— WHAT YOU NEED TO DO —
Filter out every line below that lacks "plus", and copy the rest.

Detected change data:
**********
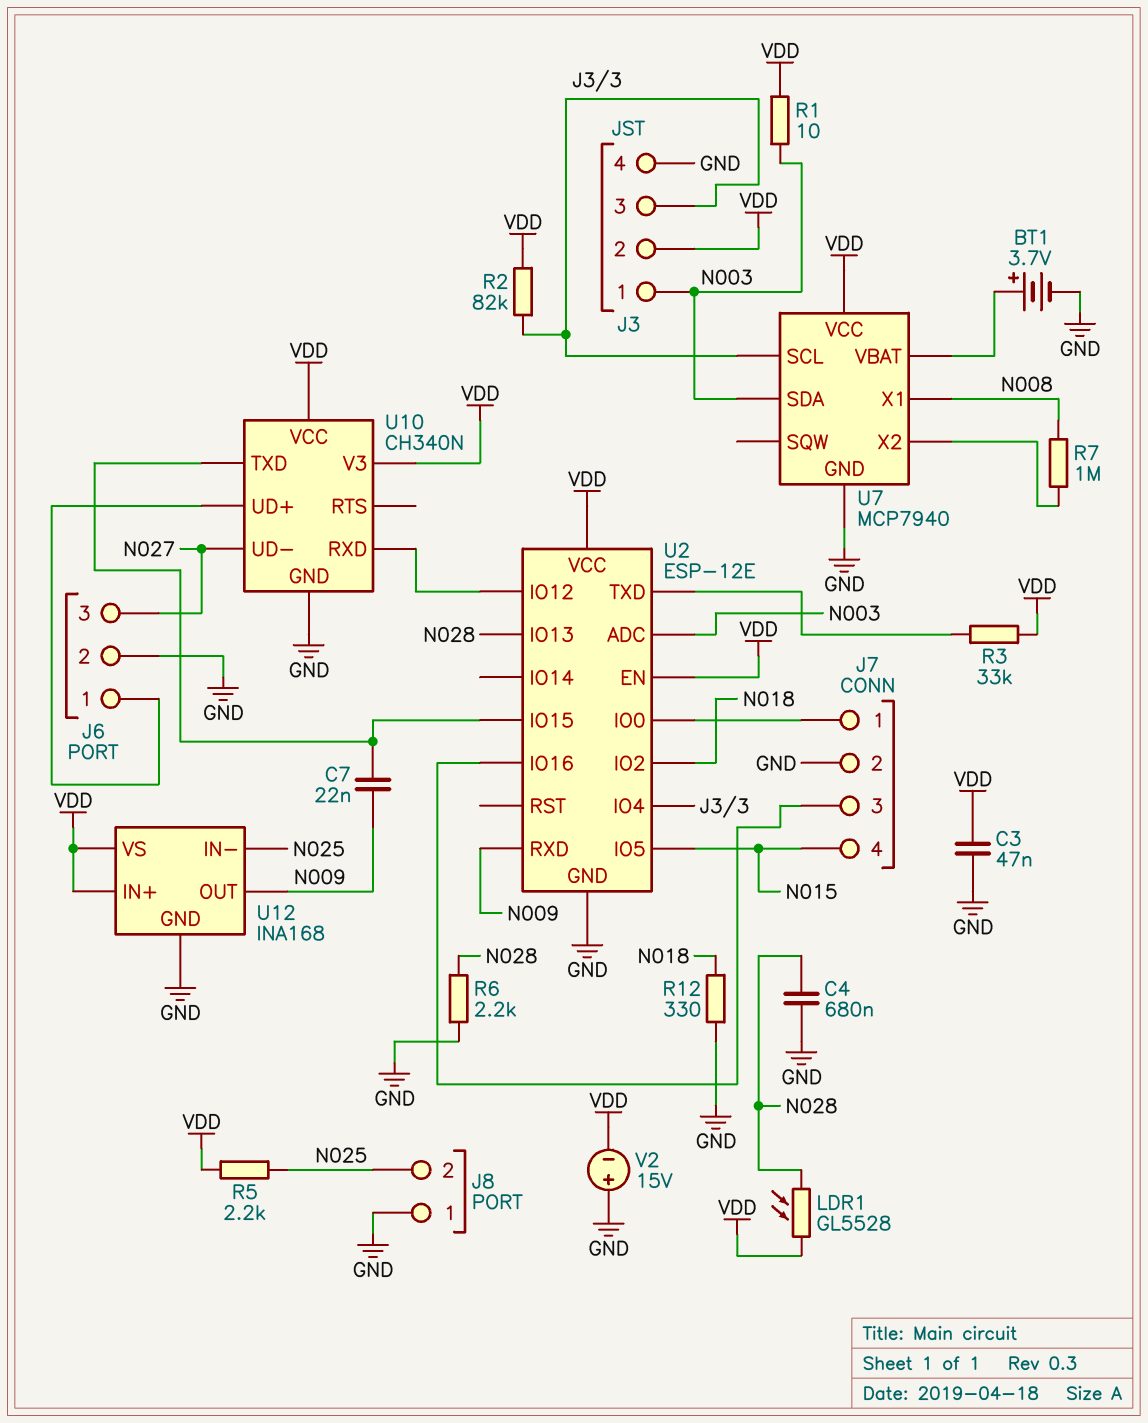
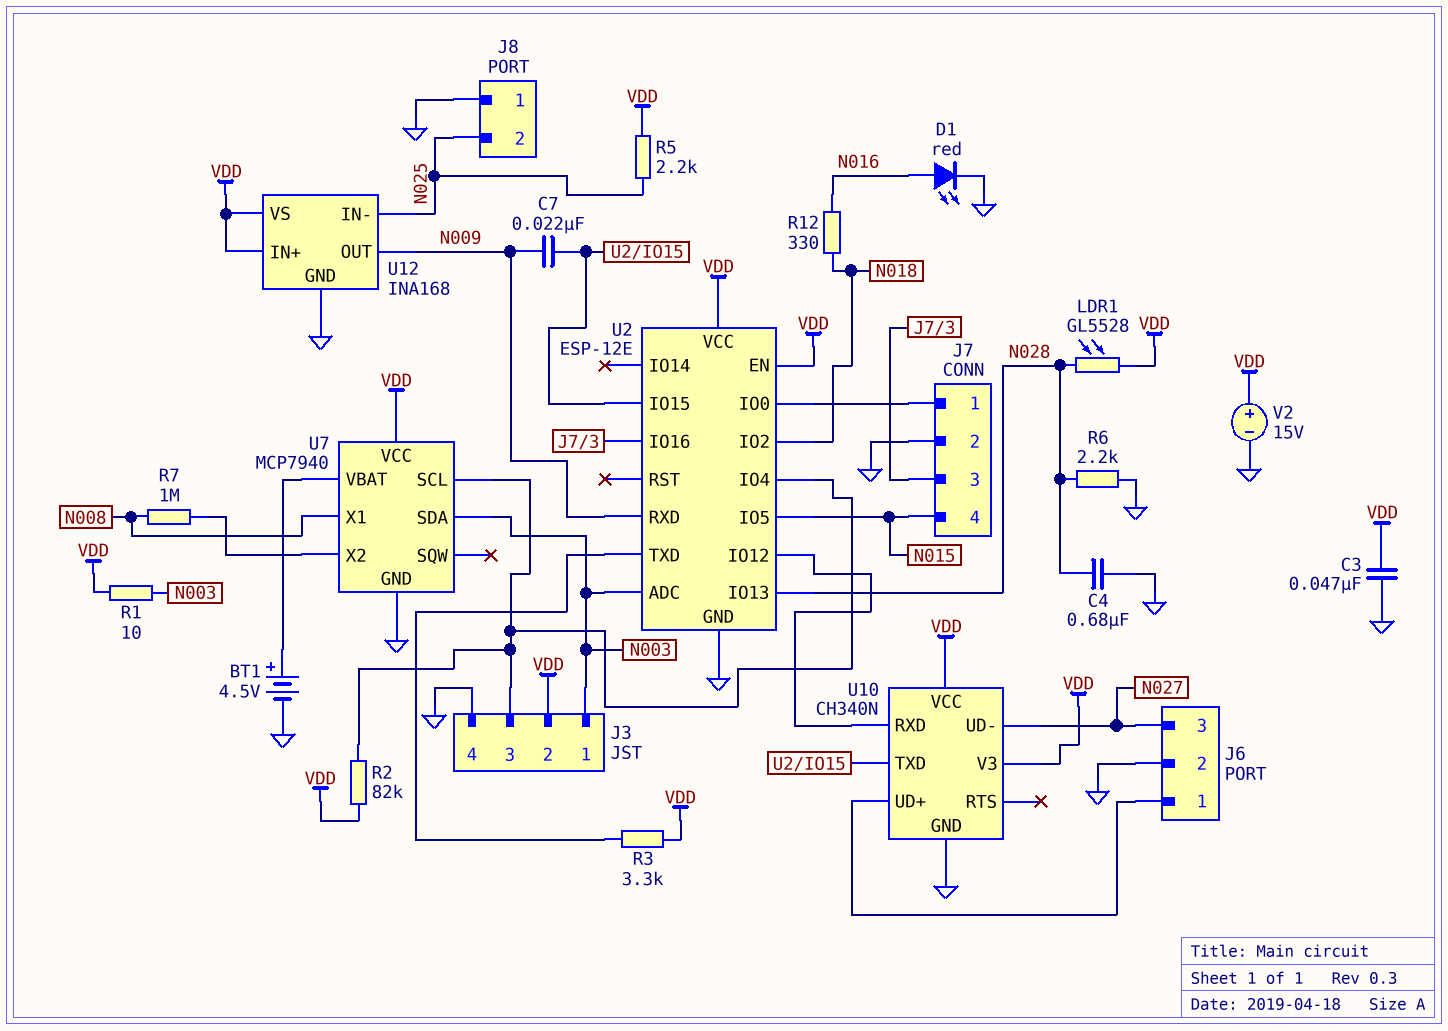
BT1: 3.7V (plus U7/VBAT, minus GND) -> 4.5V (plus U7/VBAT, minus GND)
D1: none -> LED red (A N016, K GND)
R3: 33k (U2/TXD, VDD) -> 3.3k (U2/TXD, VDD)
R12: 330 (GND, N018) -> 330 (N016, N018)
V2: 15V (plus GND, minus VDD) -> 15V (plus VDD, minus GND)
**********
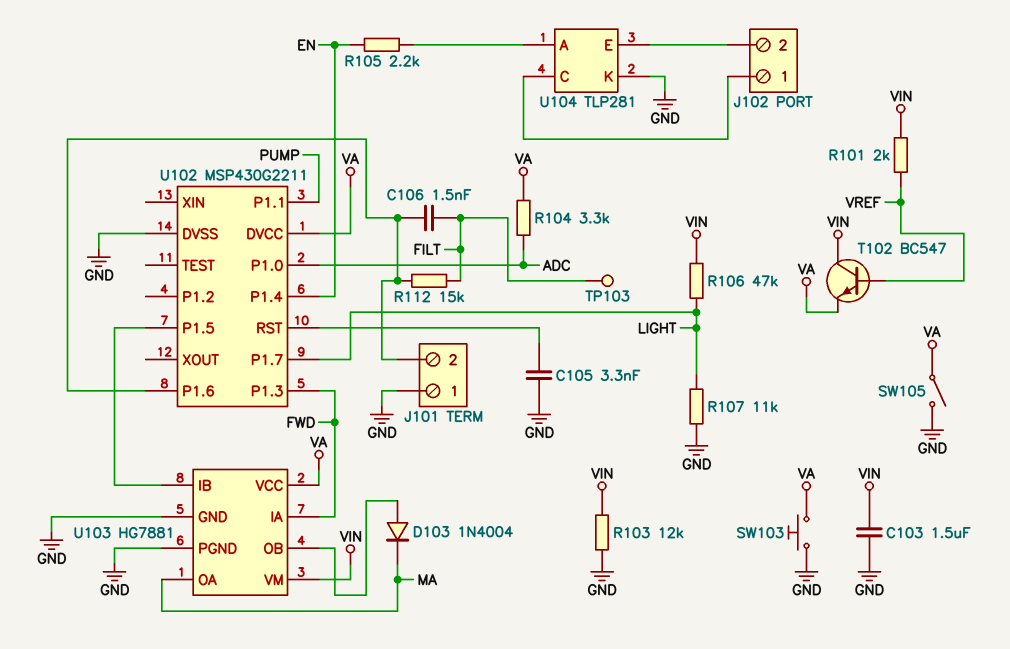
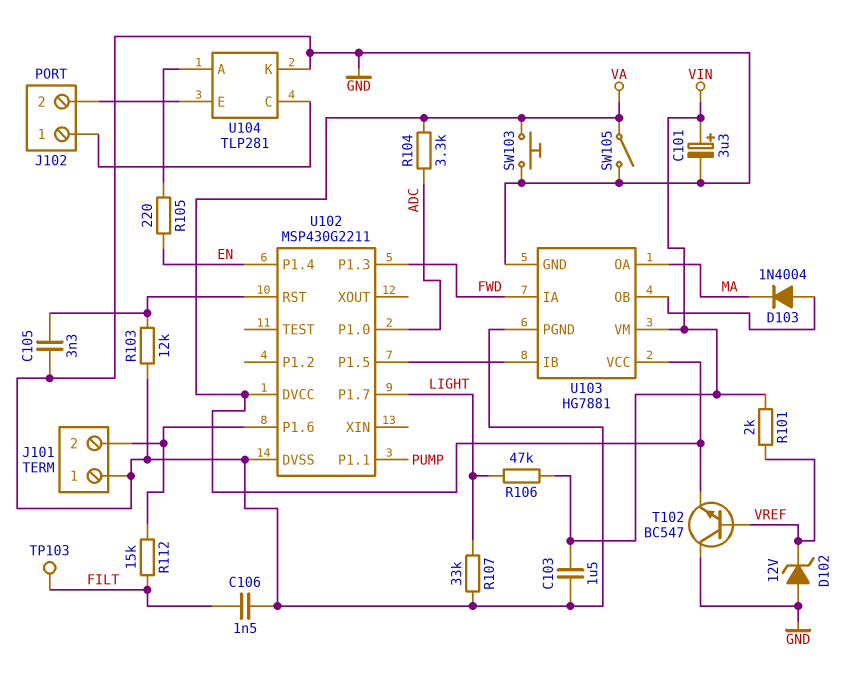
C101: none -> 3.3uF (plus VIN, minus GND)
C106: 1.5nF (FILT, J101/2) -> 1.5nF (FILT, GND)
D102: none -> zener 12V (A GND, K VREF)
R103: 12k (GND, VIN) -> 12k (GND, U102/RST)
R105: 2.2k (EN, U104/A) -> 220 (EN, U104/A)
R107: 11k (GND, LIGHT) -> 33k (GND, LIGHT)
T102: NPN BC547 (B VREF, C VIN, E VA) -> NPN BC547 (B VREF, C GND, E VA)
**********
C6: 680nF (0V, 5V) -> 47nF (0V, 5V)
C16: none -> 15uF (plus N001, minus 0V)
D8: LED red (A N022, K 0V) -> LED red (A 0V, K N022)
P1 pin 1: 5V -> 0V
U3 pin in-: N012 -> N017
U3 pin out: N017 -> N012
**********
— TASK RESULT —
BT1: 3.7V (plus U7/VBAT, minus GND) -> 4.5V (plus U7/VBAT, minus GND)
V2: 15V (plus GND, minus VDD) -> 15V (plus VDD, minus GND)
C101: none -> 3.3uF (plus VIN, minus GND)
C16: none -> 15uF (plus N001, minus 0V)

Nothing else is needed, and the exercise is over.